§ **Records to process**:
+++
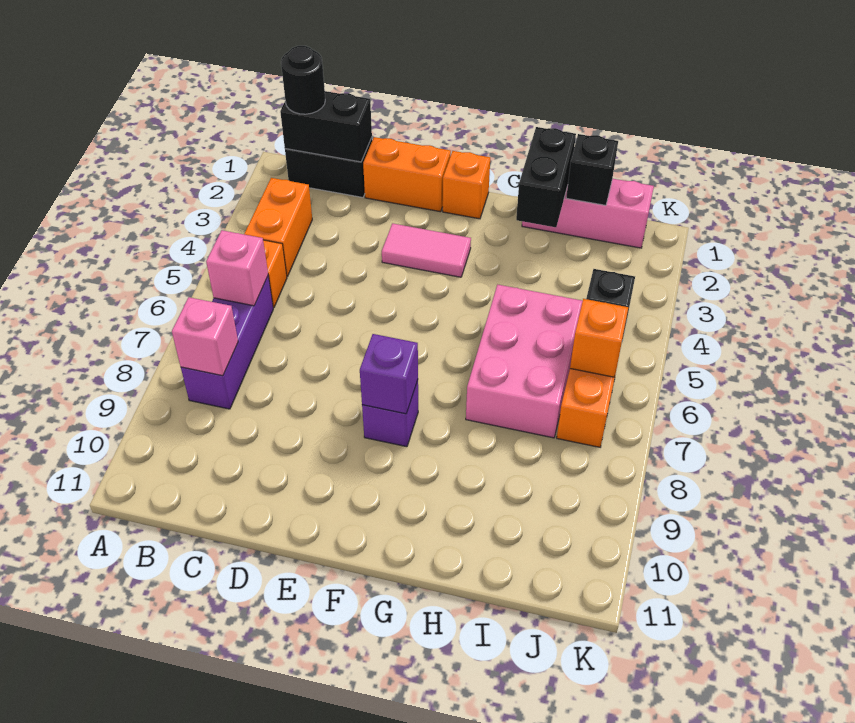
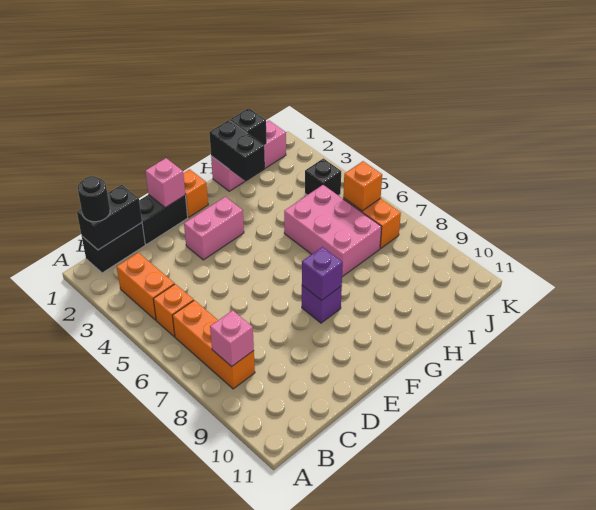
purple brick B6:B8 level 1 -> orange brick B6:B8 level 1
pink brick B6 level 2 -> pink brick E1 level 2
orange brick D1:E1 level 1 -> black brick D1:E1 level 1
pink tile E3:F3 level 1 -> pink brick E3:F3 level 1

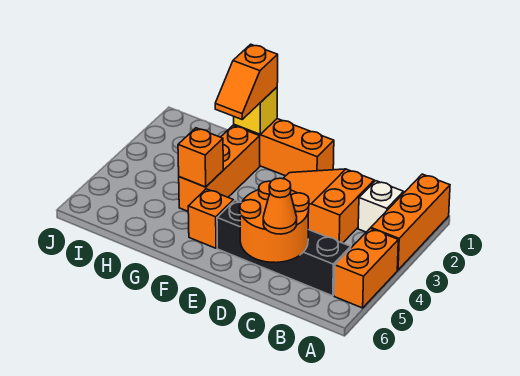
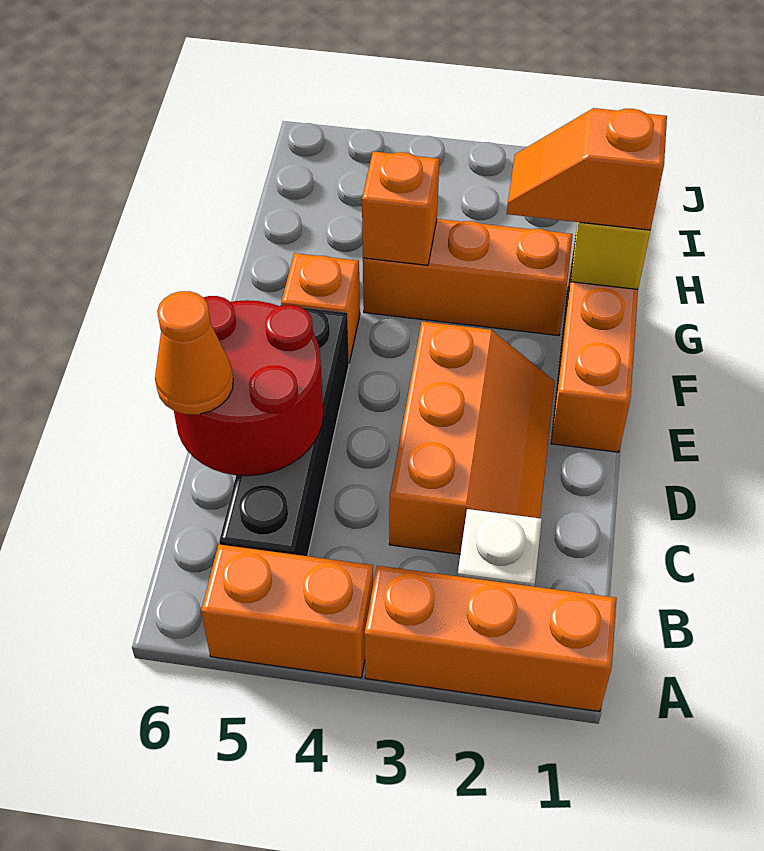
orange slope C2:E3 level 1 top C -> orange slope C2:E3 level 1 top 3
orange round brick C5:D6 level 2 -> red round brick C5:D6 level 2

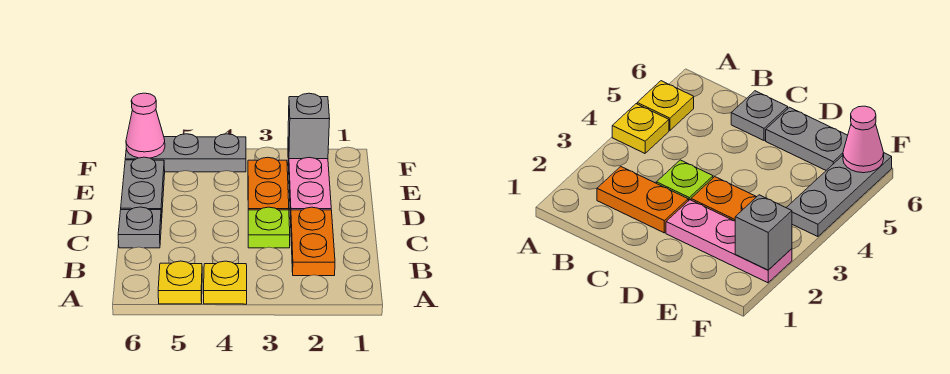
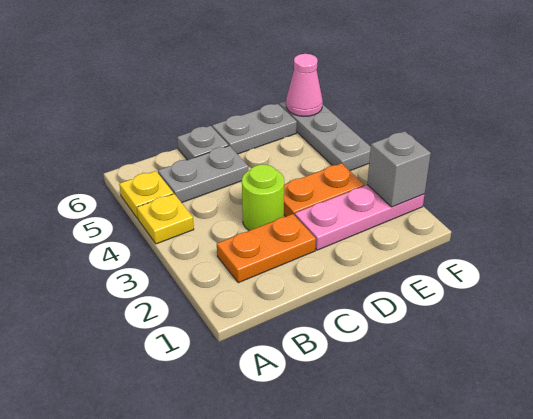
none -> grey plate B5:C5 level 1
lime plate C3 level 1 -> lime round brick C3 level 1

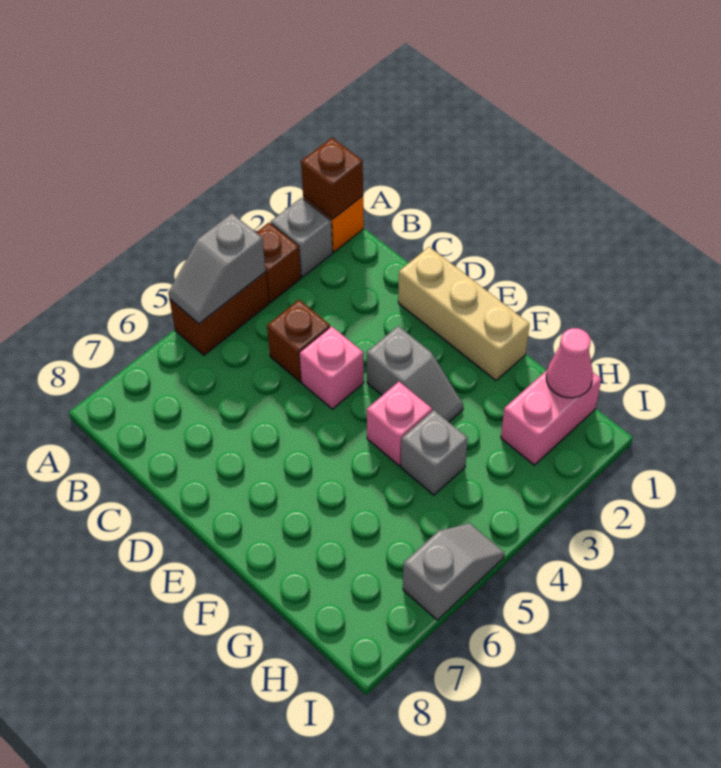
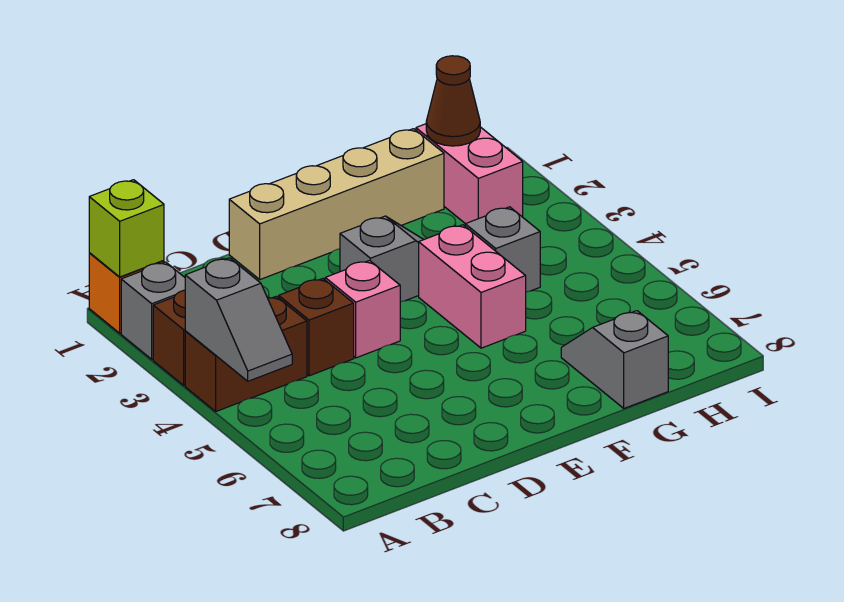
brown brick A1 level 2 -> lime brick A1 level 2
brown brick A4:A5 level 1 -> brown brick A4:B4 level 1
tan brick D1:F1 level 1 -> tan brick D1:G1 level 1
pink brick F4 level 1 -> pink brick F4:F5 level 1
pink cone H1 level 2 -> brown cone H1 level 2
grey slope I5:I6 level 1 top 6 -> grey slope G7:G8 level 1 top 8

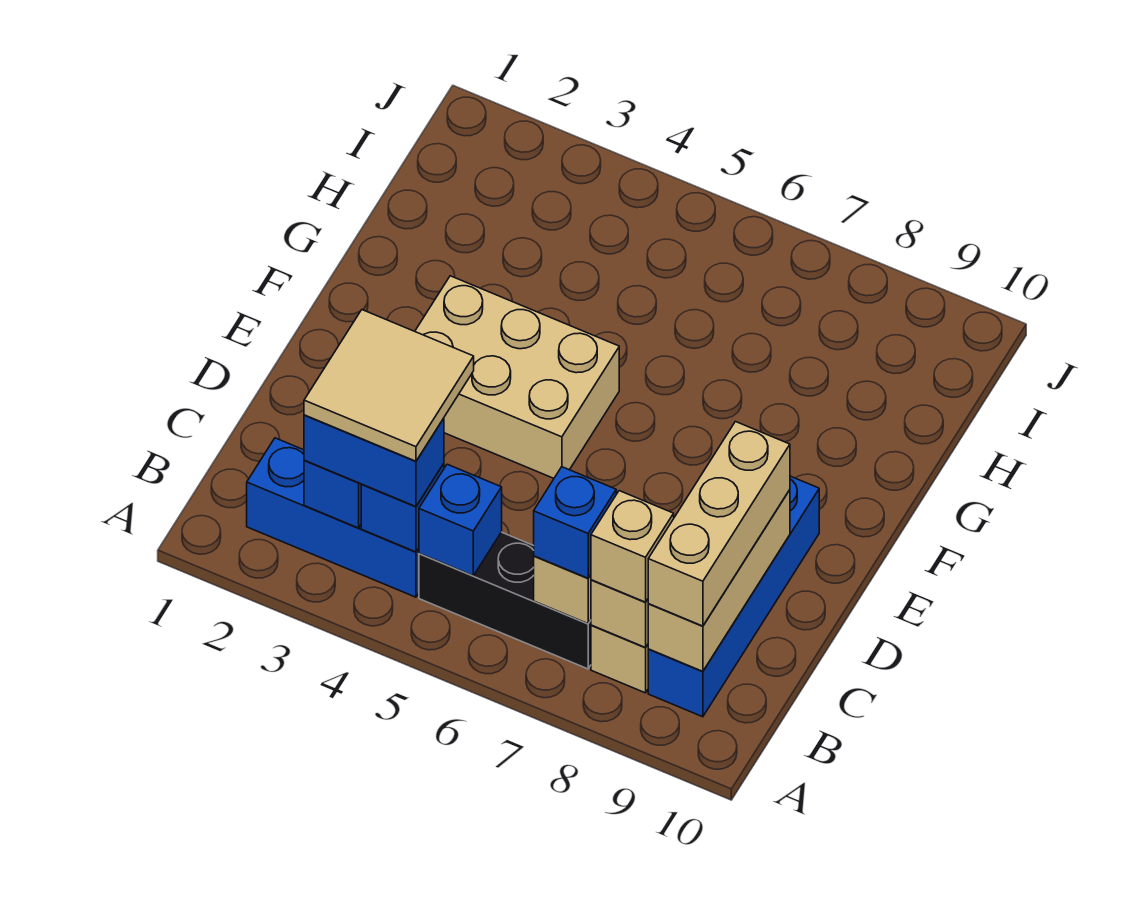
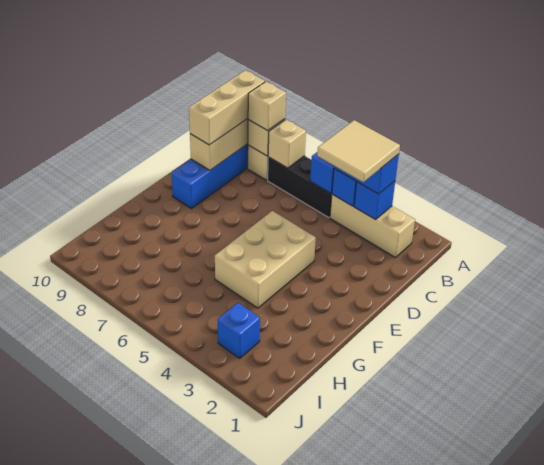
blue brick B2:B4 level 1 -> tan brick B2:B4 level 1
blue brick B7 level 3 -> blue brick I3 level 1
tan brick E3:F5 level 1 -> tan brick E4:G5 level 1

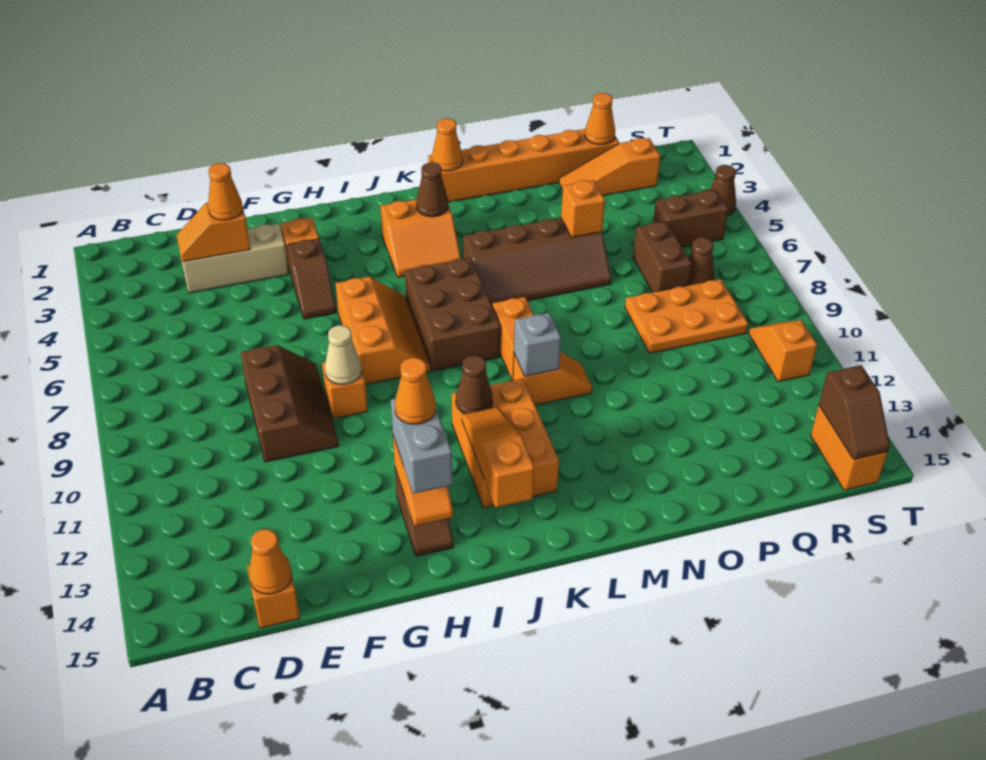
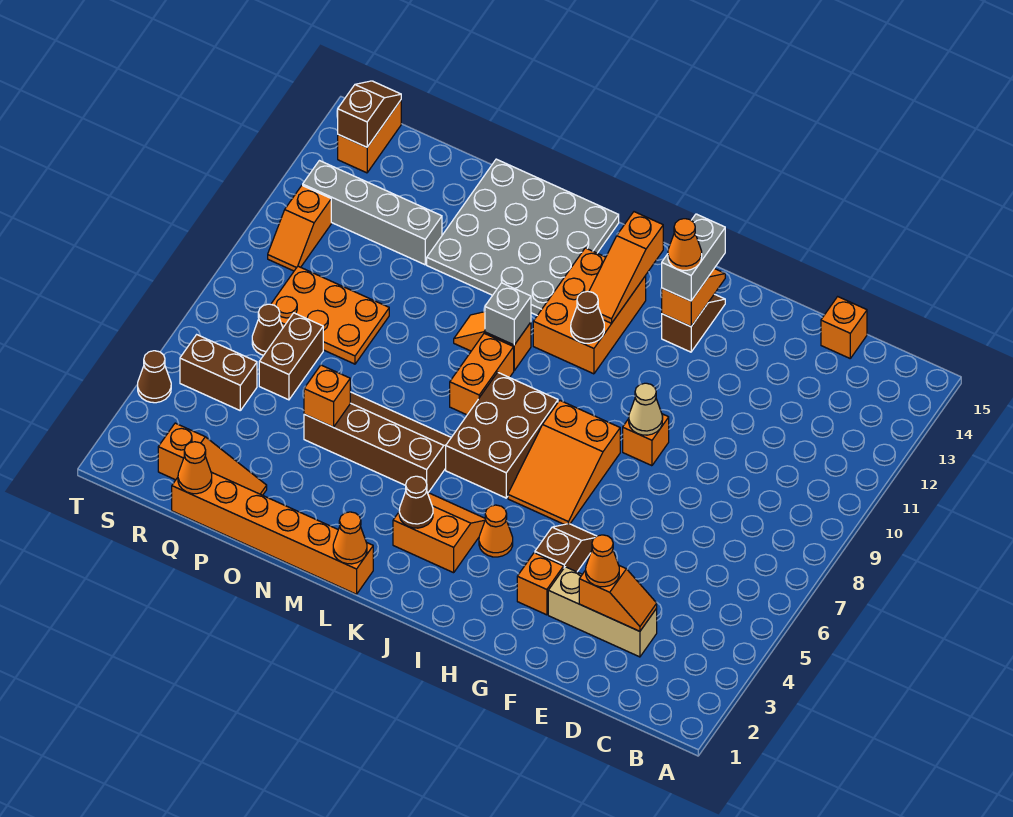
orange cone D15 level 2 -> orange cone I4 level 1
brown slope E8:F10 level 1 top E -> none
orange slope H6:I8 level 1 top H -> orange slope H6:I8 level 1 top 8
none -> grey plate L12:O15 level 1
none -> grey brick P12:S12 level 1

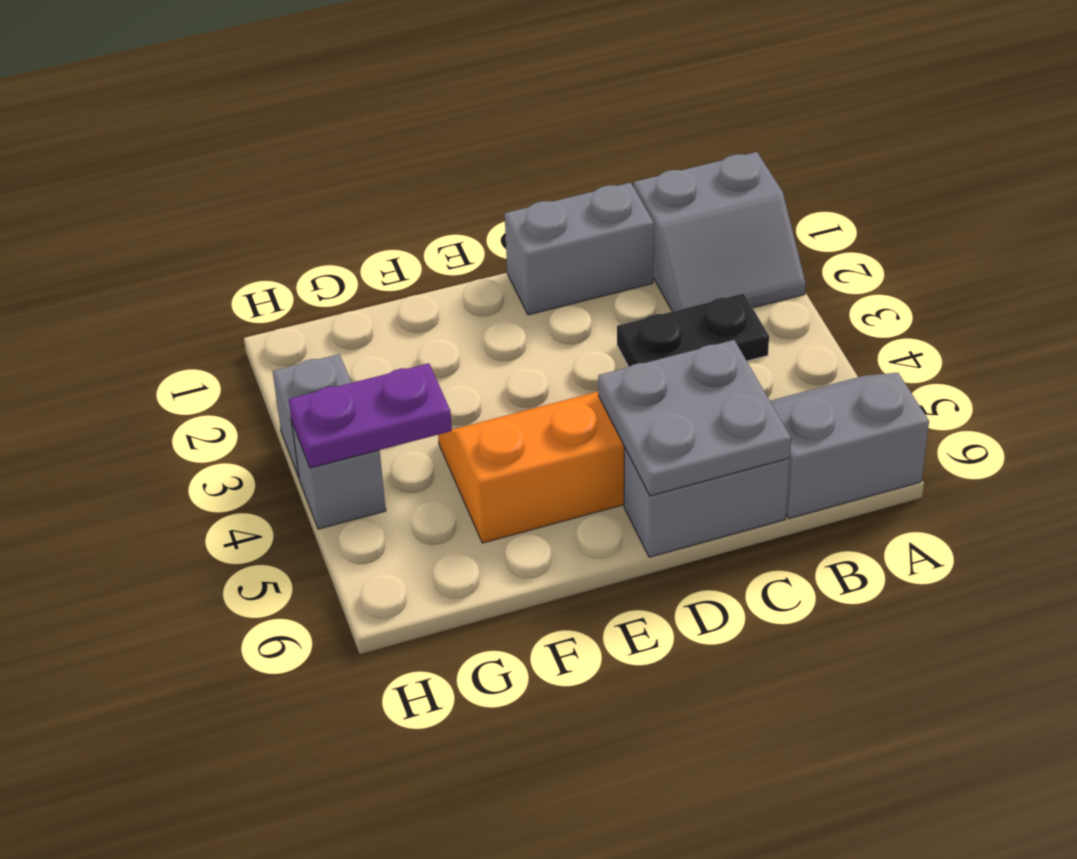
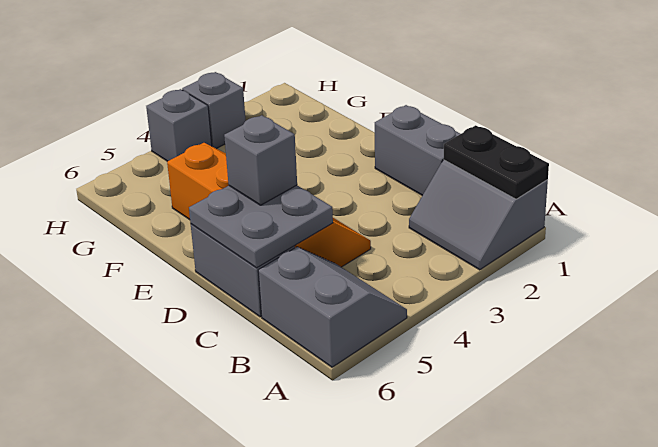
black plate B3:C3 level 1 -> black plate A1:B1 level 2
none -> grey brick D5 level 3
purple plate G4:H4 level 2 -> none

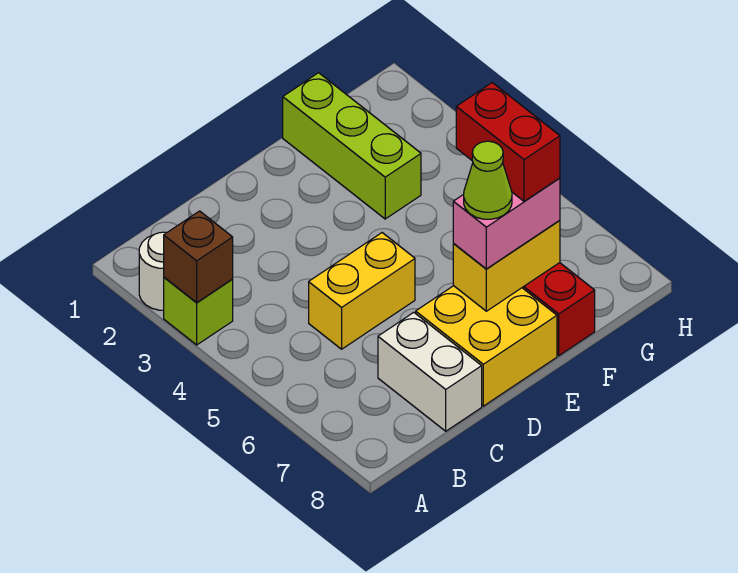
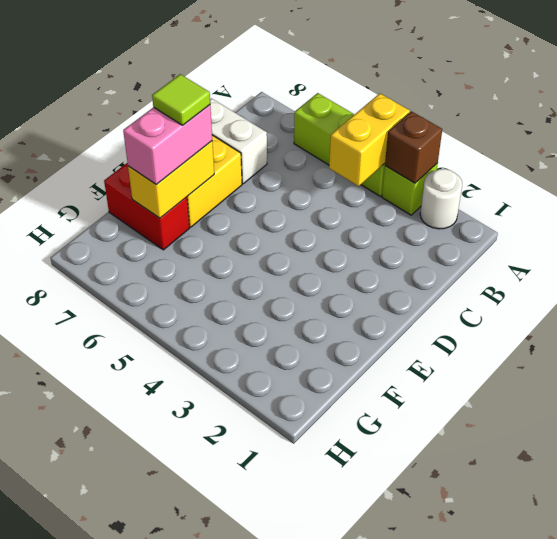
yellow brick C5:D5 level 1 -> yellow brick A4:B4 level 2
lime cone E7 level 4 -> lime tile E7 level 4
lime brick F1:F3 level 1 -> lime brick A4:A6 level 1
red brick F6:F7 level 4 -> none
+++
§ **Your goal**: All of the lines above should be printed exactly, minus the pictures.

§ **Expected answer**:
purple brick B6:B8 level 1 -> orange brick B6:B8 level 1
pink brick B6 level 2 -> pink brick E1 level 2
orange brick D1:E1 level 1 -> black brick D1:E1 level 1
pink tile E3:F3 level 1 -> pink brick E3:F3 level 1

orange slope C2:E3 level 1 top C -> orange slope C2:E3 level 1 top 3
orange round brick C5:D6 level 2 -> red round brick C5:D6 level 2

none -> grey plate B5:C5 level 1
lime plate C3 level 1 -> lime round brick C3 level 1

brown brick A1 level 2 -> lime brick A1 level 2
brown brick A4:A5 level 1 -> brown brick A4:B4 level 1
tan brick D1:F1 level 1 -> tan brick D1:G1 level 1
pink brick F4 level 1 -> pink brick F4:F5 level 1
pink cone H1 level 2 -> brown cone H1 level 2
grey slope I5:I6 level 1 top 6 -> grey slope G7:G8 level 1 top 8

blue brick B2:B4 level 1 -> tan brick B2:B4 level 1
blue brick B7 level 3 -> blue brick I3 level 1
tan brick E3:F5 level 1 -> tan brick E4:G5 level 1

orange cone D15 level 2 -> orange cone I4 level 1
brown slope E8:F10 level 1 top E -> none
orange slope H6:I8 level 1 top H -> orange slope H6:I8 level 1 top 8
none -> grey plate L12:O15 level 1
none -> grey brick P12:S12 level 1

black plate B3:C3 level 1 -> black plate A1:B1 level 2
none -> grey brick D5 level 3
purple plate G4:H4 level 2 -> none

yellow brick C5:D5 level 1 -> yellow brick A4:B4 level 2
lime cone E7 level 4 -> lime tile E7 level 4
lime brick F1:F3 level 1 -> lime brick A4:A6 level 1
red brick F6:F7 level 4 -> none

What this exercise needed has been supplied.